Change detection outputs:

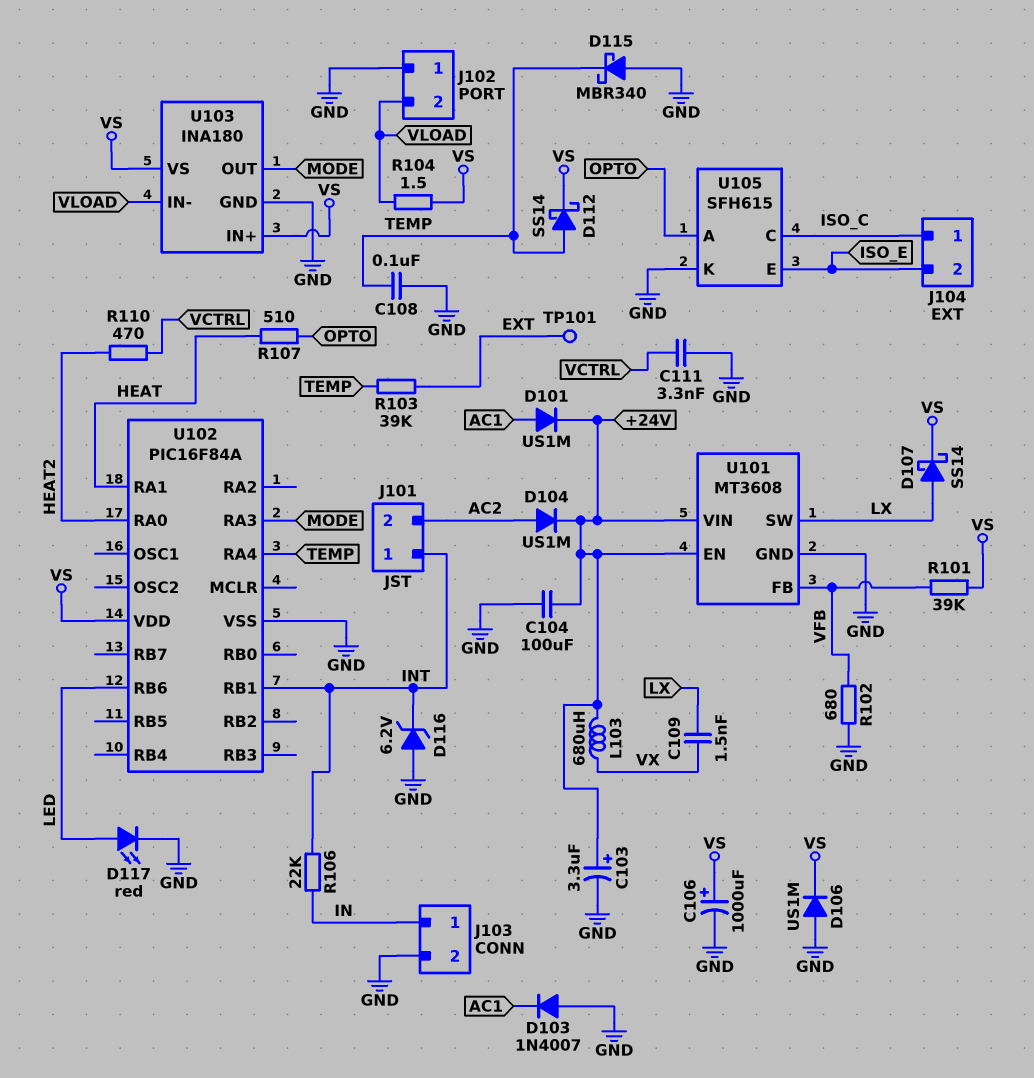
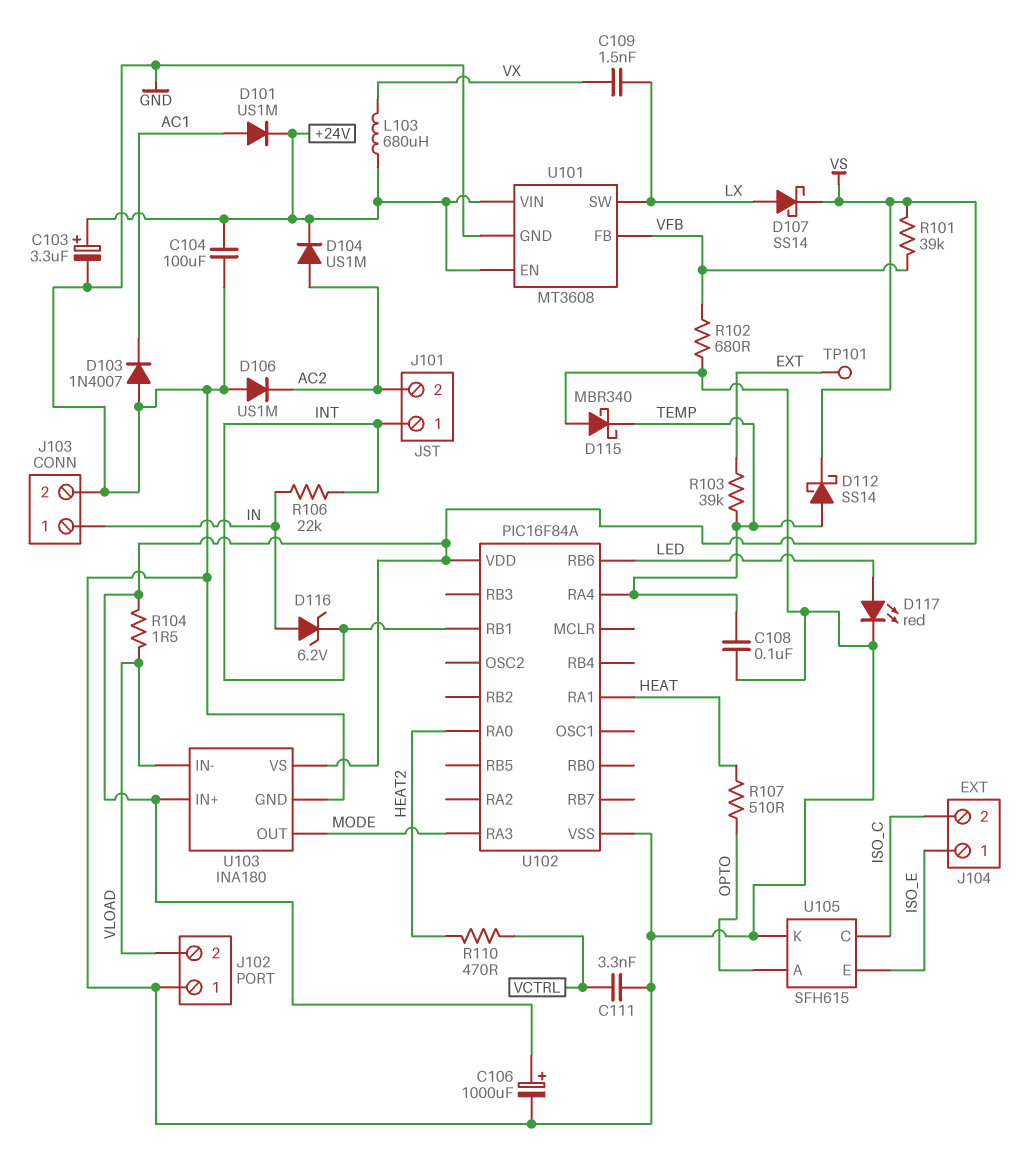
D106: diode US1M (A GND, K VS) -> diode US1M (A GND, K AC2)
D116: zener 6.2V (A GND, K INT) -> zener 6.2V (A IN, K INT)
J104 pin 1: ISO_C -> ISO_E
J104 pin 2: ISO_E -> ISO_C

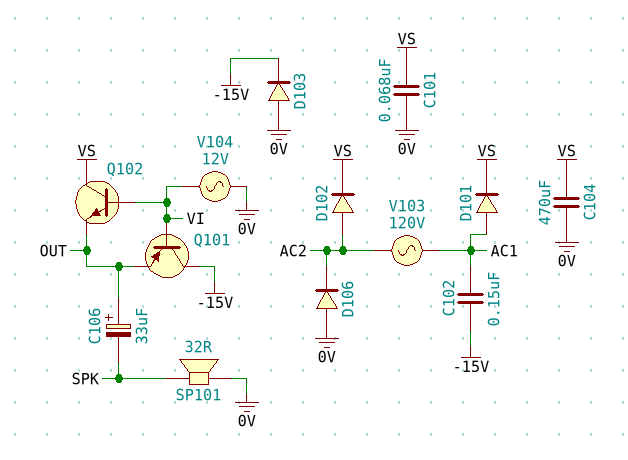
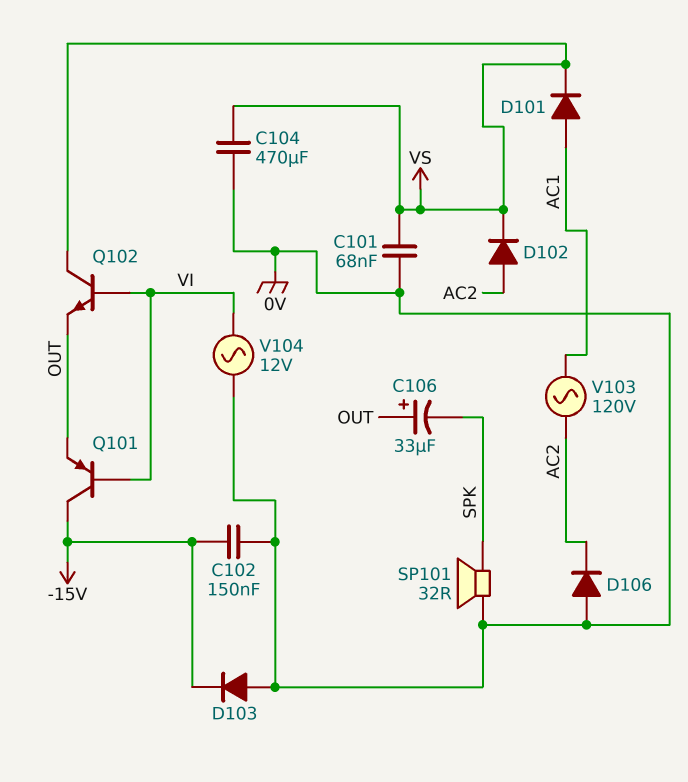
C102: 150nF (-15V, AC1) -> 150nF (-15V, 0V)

> TASK BRIEF: Drop the pictures; repeat each entry above exactly.

> PROBLEM SOLUTION:
D106: diode US1M (A GND, K VS) -> diode US1M (A GND, K AC2)
D116: zener 6.2V (A GND, K INT) -> zener 6.2V (A IN, K INT)
J104 pin 1: ISO_C -> ISO_E
J104 pin 2: ISO_E -> ISO_C

C102: 150nF (-15V, AC1) -> 150nF (-15V, 0V)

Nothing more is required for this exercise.